Input for this task -
* Begin *
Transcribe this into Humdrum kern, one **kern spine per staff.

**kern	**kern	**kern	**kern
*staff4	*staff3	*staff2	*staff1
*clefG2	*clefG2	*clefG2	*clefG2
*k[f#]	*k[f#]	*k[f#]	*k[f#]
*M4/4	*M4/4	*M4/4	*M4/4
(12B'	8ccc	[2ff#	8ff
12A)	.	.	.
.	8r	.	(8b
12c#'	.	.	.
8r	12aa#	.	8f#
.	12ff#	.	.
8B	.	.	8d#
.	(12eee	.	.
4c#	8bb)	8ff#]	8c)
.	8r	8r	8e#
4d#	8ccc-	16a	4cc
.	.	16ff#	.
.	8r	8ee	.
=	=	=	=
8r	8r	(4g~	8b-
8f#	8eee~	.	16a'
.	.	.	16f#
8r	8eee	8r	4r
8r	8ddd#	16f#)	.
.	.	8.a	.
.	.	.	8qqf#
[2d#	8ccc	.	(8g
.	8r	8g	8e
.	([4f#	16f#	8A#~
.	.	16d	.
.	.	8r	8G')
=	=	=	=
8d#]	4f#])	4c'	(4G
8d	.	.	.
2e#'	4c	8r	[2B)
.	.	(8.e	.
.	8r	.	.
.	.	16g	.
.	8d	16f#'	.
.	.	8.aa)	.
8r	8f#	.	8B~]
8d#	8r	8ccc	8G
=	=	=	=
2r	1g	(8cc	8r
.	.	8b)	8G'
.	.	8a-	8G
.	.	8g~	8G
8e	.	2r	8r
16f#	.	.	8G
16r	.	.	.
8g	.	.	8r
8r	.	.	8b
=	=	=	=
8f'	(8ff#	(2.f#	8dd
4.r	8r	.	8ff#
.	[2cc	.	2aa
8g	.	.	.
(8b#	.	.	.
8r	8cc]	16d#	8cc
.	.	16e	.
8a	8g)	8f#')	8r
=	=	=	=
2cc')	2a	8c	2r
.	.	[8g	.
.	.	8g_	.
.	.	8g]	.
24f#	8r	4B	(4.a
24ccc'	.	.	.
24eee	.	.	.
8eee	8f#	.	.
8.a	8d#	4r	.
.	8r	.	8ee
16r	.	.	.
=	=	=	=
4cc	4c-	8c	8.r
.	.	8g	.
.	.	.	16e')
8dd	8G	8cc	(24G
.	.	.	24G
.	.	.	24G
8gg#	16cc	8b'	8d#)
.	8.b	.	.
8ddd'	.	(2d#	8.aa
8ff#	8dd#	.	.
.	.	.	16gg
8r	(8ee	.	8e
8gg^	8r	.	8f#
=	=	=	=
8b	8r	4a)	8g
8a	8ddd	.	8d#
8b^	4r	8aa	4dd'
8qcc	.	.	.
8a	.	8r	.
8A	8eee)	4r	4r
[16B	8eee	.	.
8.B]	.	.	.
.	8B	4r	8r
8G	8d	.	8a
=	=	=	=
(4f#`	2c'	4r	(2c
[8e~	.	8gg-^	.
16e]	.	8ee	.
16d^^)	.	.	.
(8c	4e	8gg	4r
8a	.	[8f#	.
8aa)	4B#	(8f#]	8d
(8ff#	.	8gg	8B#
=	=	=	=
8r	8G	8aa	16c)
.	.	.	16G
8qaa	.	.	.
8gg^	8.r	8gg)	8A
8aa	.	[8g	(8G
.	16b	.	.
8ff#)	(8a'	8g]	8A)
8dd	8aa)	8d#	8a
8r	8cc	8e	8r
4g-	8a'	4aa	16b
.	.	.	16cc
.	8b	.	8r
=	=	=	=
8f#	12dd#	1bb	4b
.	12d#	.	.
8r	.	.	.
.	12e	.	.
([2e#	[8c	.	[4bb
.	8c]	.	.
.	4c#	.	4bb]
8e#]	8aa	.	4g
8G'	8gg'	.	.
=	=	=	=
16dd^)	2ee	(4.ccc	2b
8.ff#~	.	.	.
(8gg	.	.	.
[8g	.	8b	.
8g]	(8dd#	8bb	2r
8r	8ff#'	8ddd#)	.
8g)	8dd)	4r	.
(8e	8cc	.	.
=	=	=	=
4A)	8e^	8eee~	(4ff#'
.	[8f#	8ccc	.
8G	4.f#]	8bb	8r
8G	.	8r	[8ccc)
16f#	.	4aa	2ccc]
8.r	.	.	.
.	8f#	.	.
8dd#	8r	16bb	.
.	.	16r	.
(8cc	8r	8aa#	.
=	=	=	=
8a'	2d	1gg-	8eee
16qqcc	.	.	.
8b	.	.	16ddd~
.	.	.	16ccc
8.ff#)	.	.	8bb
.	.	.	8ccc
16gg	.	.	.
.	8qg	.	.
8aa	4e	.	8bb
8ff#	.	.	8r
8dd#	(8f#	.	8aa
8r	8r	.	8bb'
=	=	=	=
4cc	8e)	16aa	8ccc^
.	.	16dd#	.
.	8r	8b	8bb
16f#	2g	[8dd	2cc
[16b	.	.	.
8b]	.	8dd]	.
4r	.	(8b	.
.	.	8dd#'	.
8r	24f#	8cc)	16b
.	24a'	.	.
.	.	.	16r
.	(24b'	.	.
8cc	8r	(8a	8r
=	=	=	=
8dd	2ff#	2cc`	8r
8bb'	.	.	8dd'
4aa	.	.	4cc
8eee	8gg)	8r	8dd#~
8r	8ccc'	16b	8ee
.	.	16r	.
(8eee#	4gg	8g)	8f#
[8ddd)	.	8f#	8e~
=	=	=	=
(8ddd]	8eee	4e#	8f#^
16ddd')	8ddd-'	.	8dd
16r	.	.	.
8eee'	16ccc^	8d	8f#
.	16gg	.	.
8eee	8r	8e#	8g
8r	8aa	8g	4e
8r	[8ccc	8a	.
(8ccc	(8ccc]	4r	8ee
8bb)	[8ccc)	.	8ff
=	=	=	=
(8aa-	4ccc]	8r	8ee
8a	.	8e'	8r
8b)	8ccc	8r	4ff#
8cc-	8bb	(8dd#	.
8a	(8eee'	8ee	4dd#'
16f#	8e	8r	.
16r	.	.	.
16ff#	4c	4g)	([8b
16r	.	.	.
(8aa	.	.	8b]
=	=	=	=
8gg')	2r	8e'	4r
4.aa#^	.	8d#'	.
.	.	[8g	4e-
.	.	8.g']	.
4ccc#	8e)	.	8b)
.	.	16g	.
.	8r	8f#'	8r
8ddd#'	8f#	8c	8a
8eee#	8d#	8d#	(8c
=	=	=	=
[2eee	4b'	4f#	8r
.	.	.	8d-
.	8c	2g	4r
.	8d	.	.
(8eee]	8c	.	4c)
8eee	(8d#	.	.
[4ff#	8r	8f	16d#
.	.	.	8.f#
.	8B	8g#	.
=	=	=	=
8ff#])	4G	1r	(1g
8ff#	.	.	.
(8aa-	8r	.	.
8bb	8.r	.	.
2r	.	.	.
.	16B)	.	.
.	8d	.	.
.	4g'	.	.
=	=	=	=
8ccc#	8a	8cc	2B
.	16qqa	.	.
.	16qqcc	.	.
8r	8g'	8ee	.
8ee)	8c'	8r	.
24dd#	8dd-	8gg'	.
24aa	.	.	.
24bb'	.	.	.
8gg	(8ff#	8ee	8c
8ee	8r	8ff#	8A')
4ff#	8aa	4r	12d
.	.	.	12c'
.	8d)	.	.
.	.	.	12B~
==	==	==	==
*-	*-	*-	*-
* End *
Pick out every line in the data above that contains the string "kern", treating uppercase and lowercase letters as different.

Written answer -
Transcribe this into Humdrum kern, one **kern spine per staff.
**kern	**kern	**kern	**kern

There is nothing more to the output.